What you need to do = Among the entries that follow, how many lines contain the string "turquoise"? Write the number alone.

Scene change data
——

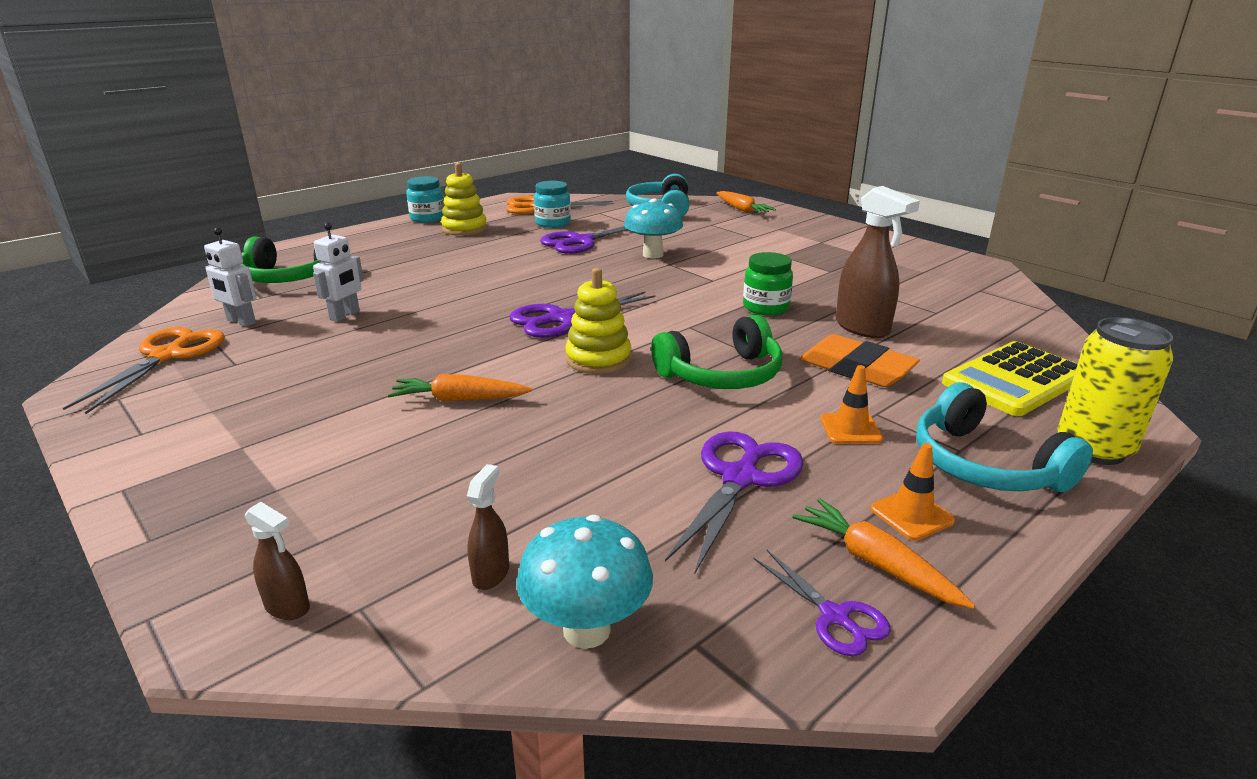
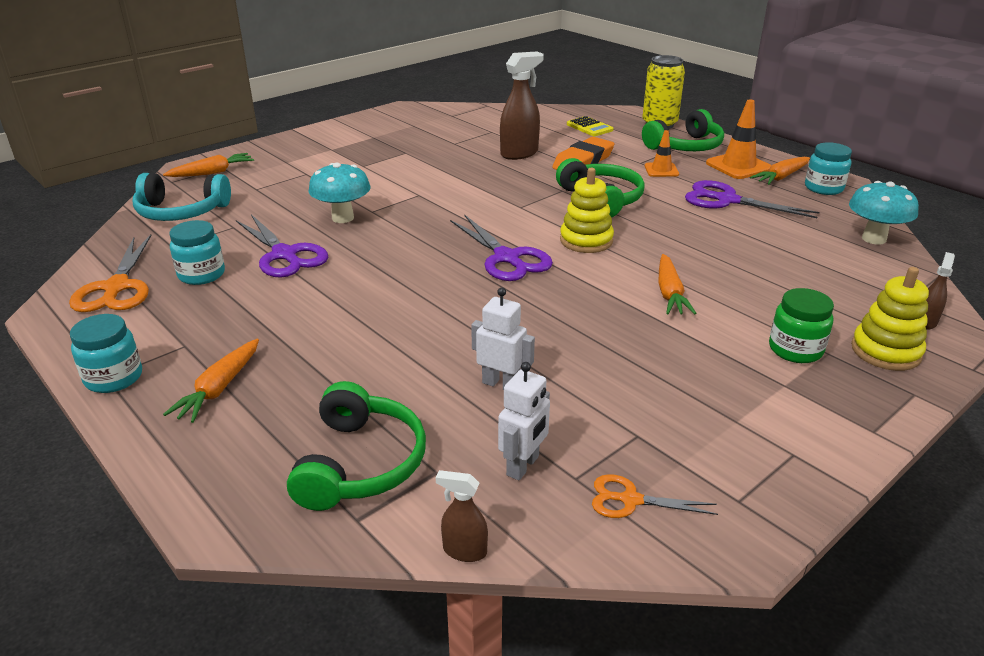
camera: 90 degrees left, 5 degrees up
(167, 356) = (630, 500): orange scissors -> orange scissors, size x0.56
(399, 240) = (219, 388): none -> orange carrot
(464, 229) = (190, 338): yellow stacking toy -> yellow stacking toy (885, 351)
(491, 574) = (854, 264): brown spray bottle -> brown spray bottle (464, 551)
(765, 307) = (482, 179): green jar -> green jar (795, 350)
(834, 616) = (823, 188): purple scissors -> turquoise jar
(911, 515) = (738, 166): orange traffic cone -> orange traffic cone, size x1.64
(984, 465) = (685, 146): turquoise headphones -> green headphones
(1014, 380) = (589, 127): yellow calculator -> yellow calculator, size x0.56

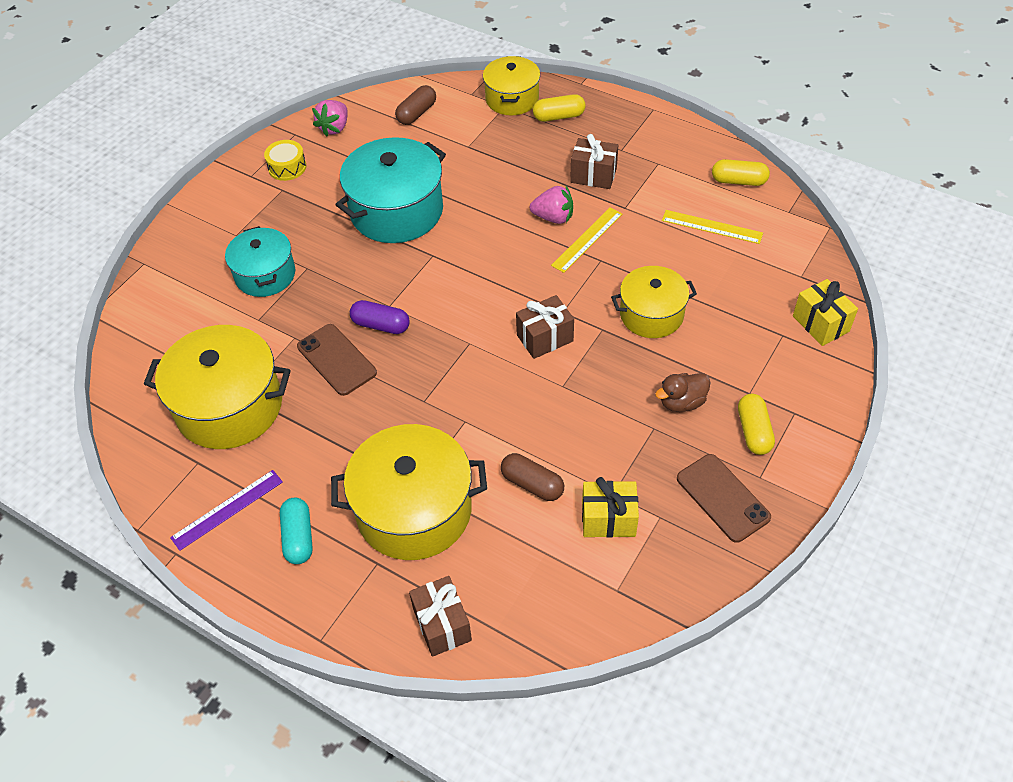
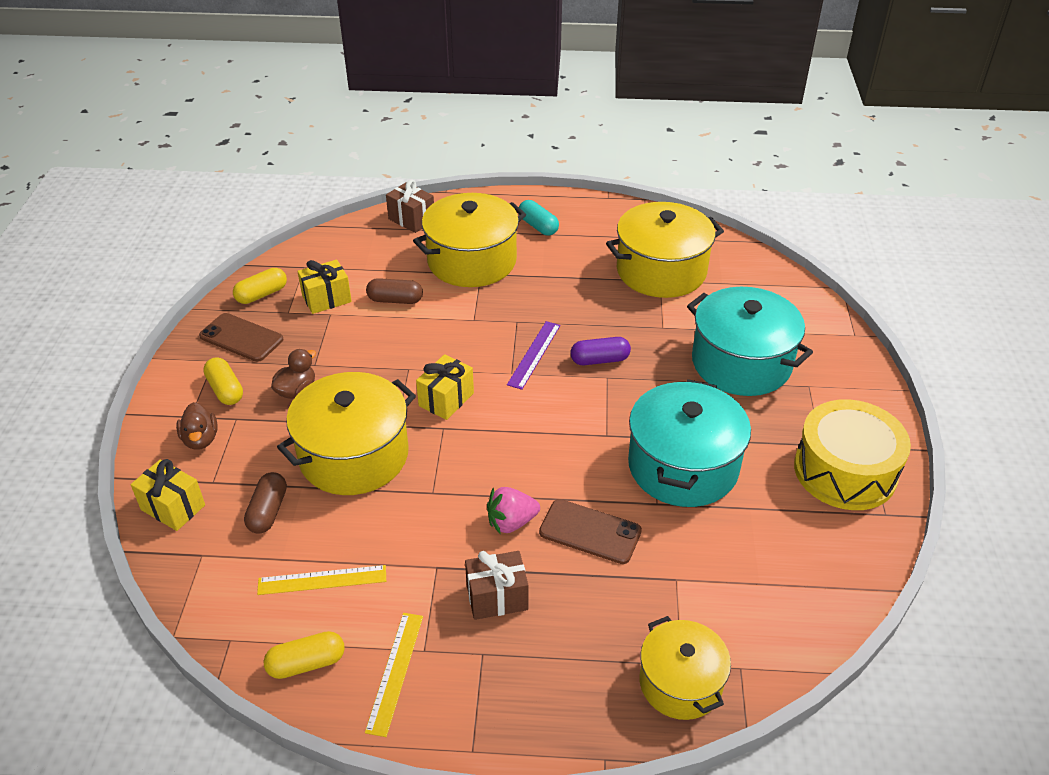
camera: 150 degrees right, 10 degrees down
(227, 509) = (598, 223): purple ruler -> purple ruler (534, 354)
(265, 275) = (741, 363): turquoise pot -> turquoise pot, size x1.60
(287, 167) = (845, 471): yellow drum -> yellow drum, size x2.15
(334, 128) = (852, 541): pink strawberry -> none
(336, 360) = (612, 324): brown phone -> brown phone (590, 531)
(416, 113) = (779, 603): brown capsule -> brown capsule (268, 511)
(545, 338) = (446, 399): brown gift -> yellow gift
(559, 116) = (596, 677): yellow capsule -> yellow capsule (262, 294)
(587, 239) = (459, 510): yellow ruler -> yellow ruler (395, 672)
(651, 314) = (354, 455): yellow pot -> yellow pot, size x1.60
(787, 382) = (201, 439): none -> brown duck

——

Solution below = 3